* _REQUIRED TASK_
Pull out every line of the material that contains the string "acciaccatura", and copy each one in full.

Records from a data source
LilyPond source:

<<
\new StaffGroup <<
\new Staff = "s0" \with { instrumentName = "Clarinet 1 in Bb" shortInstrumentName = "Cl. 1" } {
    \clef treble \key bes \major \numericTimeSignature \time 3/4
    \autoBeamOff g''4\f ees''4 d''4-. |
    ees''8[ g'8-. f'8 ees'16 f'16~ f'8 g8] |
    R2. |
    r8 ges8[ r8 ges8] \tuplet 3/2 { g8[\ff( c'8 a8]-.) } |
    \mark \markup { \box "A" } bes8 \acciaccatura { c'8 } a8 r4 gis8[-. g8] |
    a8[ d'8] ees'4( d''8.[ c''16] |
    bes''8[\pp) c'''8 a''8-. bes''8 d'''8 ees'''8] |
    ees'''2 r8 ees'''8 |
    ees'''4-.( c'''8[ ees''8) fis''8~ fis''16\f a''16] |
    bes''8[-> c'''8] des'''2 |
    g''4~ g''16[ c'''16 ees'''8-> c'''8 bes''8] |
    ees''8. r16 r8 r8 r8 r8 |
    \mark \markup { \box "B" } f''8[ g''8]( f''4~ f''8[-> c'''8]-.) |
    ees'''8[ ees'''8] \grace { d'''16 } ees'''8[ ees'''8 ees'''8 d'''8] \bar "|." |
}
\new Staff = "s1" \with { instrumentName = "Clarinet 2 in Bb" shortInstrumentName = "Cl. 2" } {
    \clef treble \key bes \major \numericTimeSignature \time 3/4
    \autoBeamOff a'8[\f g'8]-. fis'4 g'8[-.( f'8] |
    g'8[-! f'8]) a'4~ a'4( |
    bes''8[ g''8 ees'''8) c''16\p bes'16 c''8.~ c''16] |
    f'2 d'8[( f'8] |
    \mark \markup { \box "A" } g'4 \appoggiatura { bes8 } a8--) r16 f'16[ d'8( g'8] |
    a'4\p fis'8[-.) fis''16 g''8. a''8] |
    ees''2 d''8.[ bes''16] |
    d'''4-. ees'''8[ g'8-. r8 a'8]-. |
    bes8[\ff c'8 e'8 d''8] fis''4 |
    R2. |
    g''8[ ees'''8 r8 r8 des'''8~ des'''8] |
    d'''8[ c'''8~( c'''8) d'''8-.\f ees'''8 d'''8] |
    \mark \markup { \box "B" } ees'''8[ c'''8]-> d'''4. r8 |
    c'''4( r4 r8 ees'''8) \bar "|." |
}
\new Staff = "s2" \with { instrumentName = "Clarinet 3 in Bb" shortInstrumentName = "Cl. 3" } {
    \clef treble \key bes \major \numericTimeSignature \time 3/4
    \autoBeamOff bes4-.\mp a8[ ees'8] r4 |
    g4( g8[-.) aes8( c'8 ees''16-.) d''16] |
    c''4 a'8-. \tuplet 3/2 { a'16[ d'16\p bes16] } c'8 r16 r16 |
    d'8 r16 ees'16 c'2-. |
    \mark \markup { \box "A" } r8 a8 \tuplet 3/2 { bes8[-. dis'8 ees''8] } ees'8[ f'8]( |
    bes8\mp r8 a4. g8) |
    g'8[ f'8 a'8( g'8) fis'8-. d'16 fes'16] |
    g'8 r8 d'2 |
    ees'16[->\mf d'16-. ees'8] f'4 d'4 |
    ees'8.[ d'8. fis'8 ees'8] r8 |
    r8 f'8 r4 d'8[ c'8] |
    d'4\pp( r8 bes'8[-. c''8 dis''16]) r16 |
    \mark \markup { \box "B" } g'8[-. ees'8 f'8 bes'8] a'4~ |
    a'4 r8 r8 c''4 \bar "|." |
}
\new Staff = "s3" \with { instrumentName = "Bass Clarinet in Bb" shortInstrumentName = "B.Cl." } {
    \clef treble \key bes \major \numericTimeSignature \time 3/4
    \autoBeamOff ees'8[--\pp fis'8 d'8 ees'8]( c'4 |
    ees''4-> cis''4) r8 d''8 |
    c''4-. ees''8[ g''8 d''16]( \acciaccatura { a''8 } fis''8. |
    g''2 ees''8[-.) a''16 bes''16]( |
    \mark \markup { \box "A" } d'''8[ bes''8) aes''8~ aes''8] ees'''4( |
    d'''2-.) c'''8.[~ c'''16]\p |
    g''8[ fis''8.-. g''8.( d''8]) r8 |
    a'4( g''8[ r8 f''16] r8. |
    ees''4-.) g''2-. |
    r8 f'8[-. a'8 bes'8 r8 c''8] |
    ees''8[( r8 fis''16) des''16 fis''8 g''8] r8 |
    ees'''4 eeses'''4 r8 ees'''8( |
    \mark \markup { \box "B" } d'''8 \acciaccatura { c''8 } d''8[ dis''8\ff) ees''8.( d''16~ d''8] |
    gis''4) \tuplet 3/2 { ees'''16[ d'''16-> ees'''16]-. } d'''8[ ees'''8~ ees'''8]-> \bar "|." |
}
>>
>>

* _RESULT_
    \mark \markup { \box "A" } bes8 \acciaccatura { c'8 } a8 r4 gis8[-. g8] |
    c''4-. ees''8[ g''8 d''16]( \acciaccatura { a''8 } fis''8. |
    \mark \markup { \box "B" } d'''8 \acciaccatura { c''8 } d''8[ dis''8\ff) ees''8.( d''16~ d''8] |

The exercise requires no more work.